• _Task objective_: Restate verbatim the span of lines below between the line with "(300, 239) = (744, 362): blue" and the line with "(532, 153) = (378, 592): yellow", including those two lines, and only that span.
BEGIN
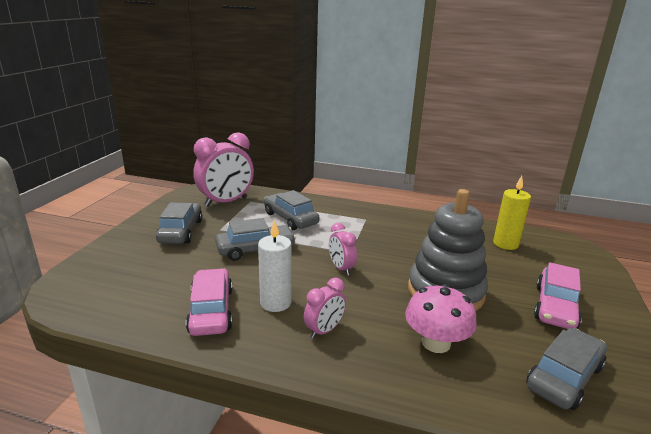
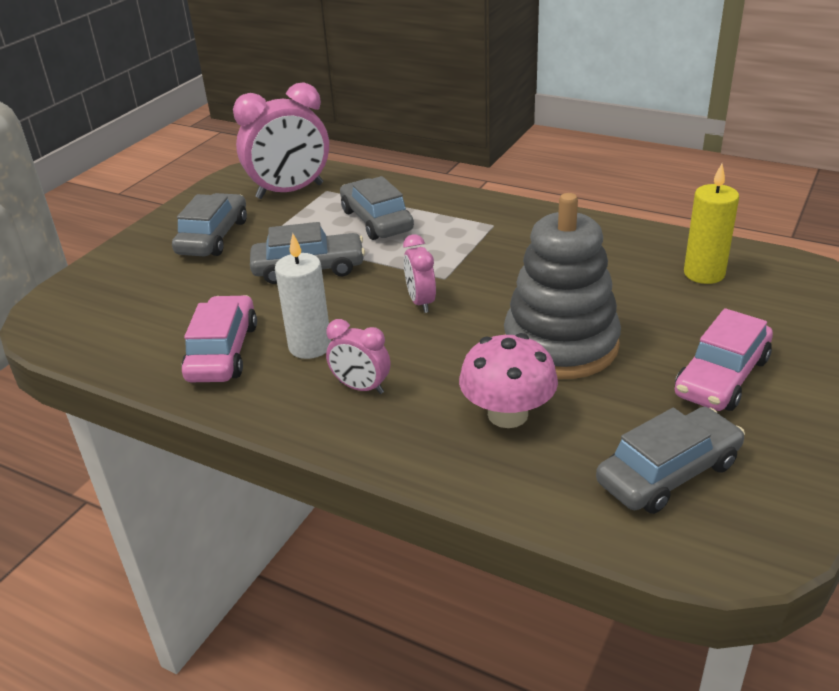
camera: 15 degrees right, 10 degrees up
(324, 330) = (361, 387): pink clock -> pink clock turned 60 degrees clockwise

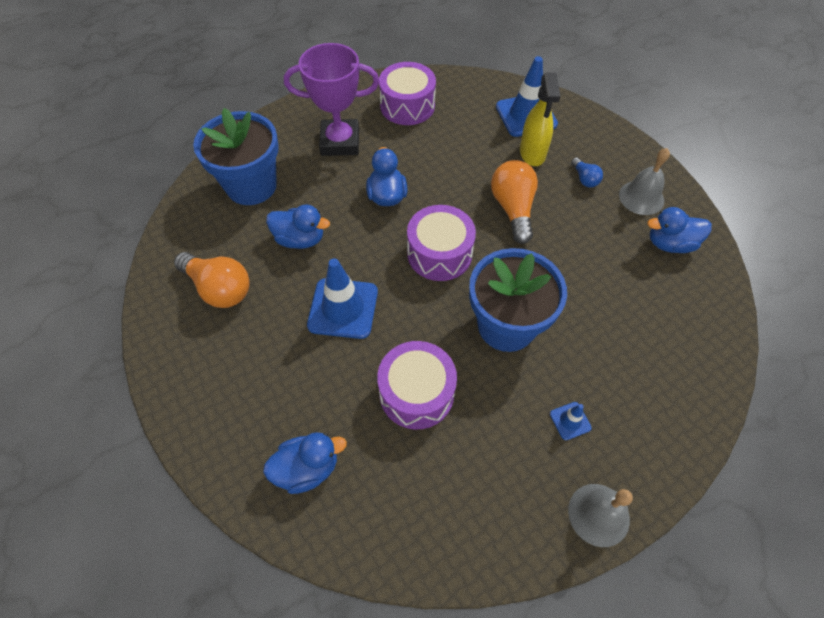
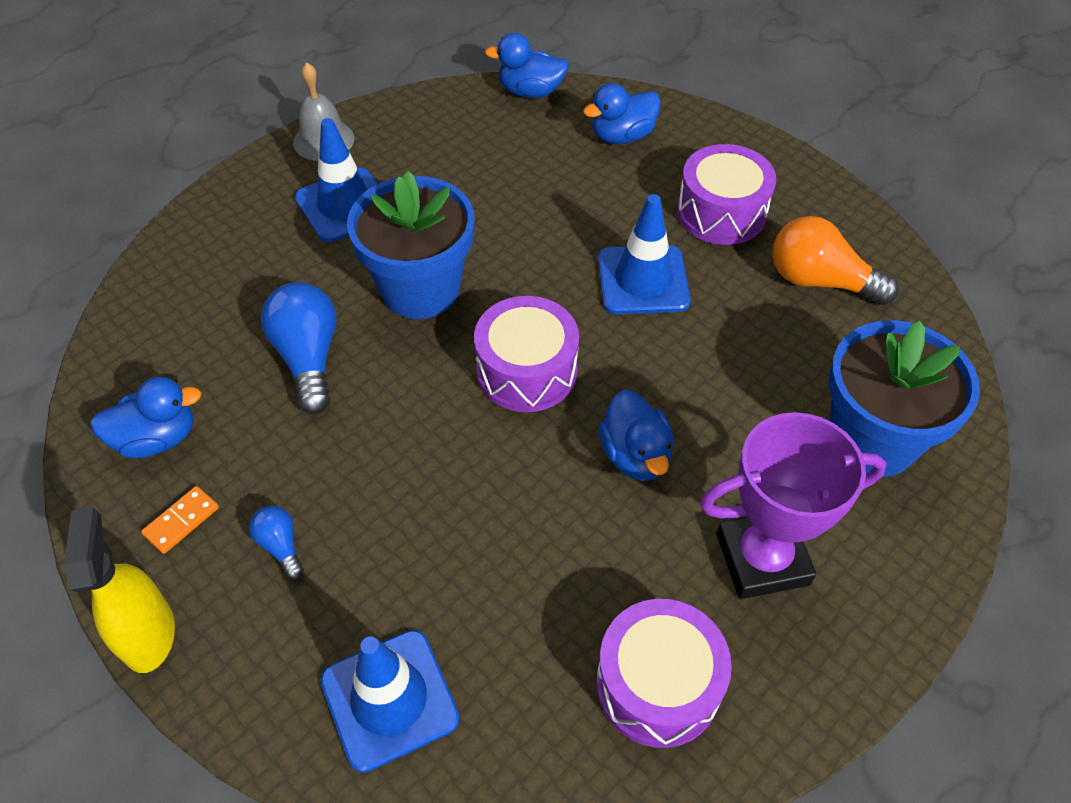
camera: 170 degrees right, 5 degrees down
(300, 239) = (744, 362): blue duck -> blue duck (530, 91)
(416, 393) = (524, 207): purple drum -> purple drum (721, 212)
(513, 209) = (415, 463): orange light bulb -> none
(532, 153) = (378, 592): yellow spray bottle -> yellow spray bottle (149, 634)
(570, 421) = (345, 205): blue traffic cone -> blue traffic cone, size x2.14
(583, 283) = (308, 358): none -> blue light bulb
(641, 197) = (181, 521): grey bell -> orange domino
END
• _Exercise solution_:
(300, 239) = (744, 362): blue duck -> blue duck (530, 91)
(416, 393) = (524, 207): purple drum -> purple drum (721, 212)
(513, 209) = (415, 463): orange light bulb -> none
(532, 153) = (378, 592): yellow spray bottle -> yellow spray bottle (149, 634)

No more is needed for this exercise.